- **Exercise materials**

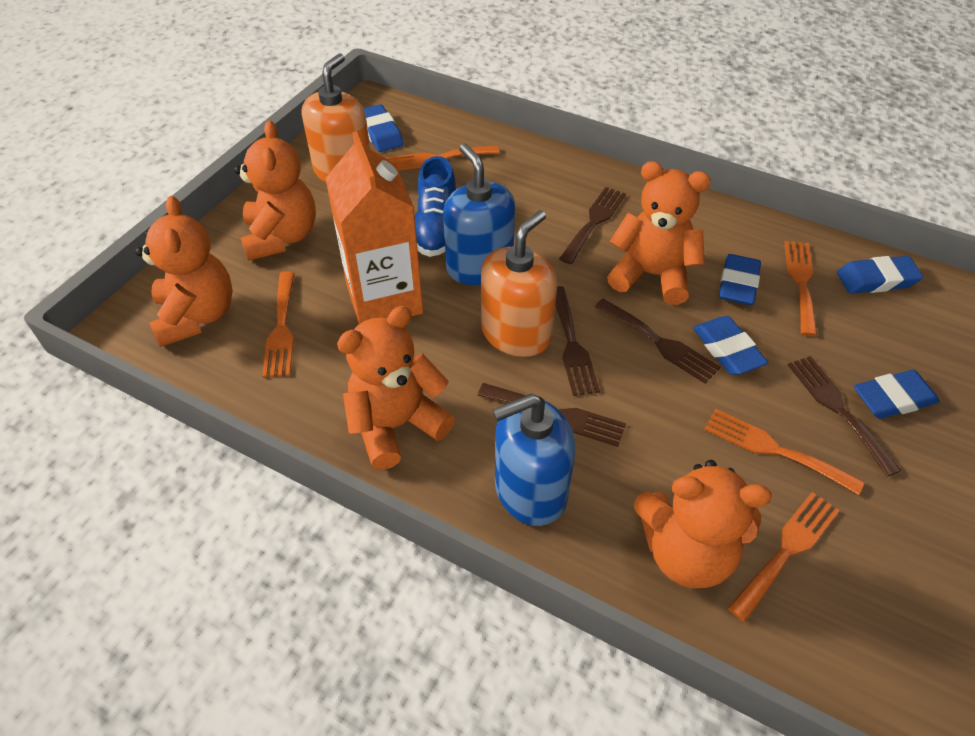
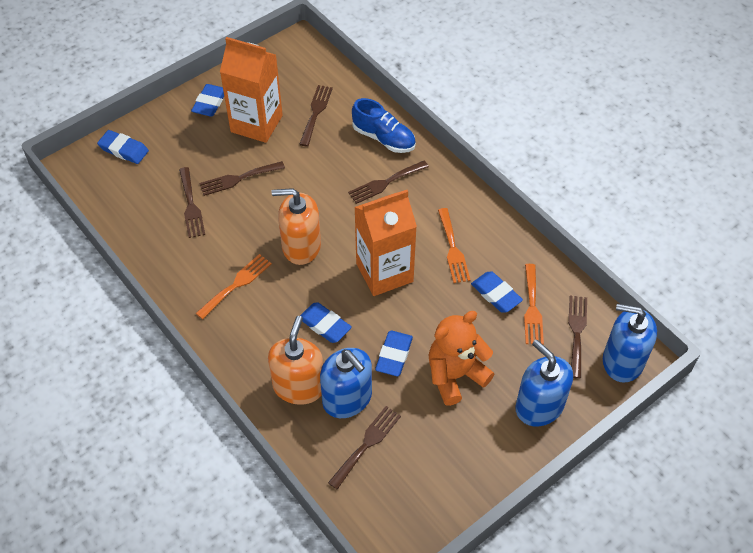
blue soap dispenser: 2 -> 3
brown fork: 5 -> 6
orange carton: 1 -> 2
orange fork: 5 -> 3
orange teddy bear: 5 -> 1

- **Task prompt**
Set down exactly the line with "orange carton: 1 -> 2" and each line after it up to the end of the records, adding nothing.

- **Result of this task**
orange carton: 1 -> 2
orange fork: 5 -> 3
orange teddy bear: 5 -> 1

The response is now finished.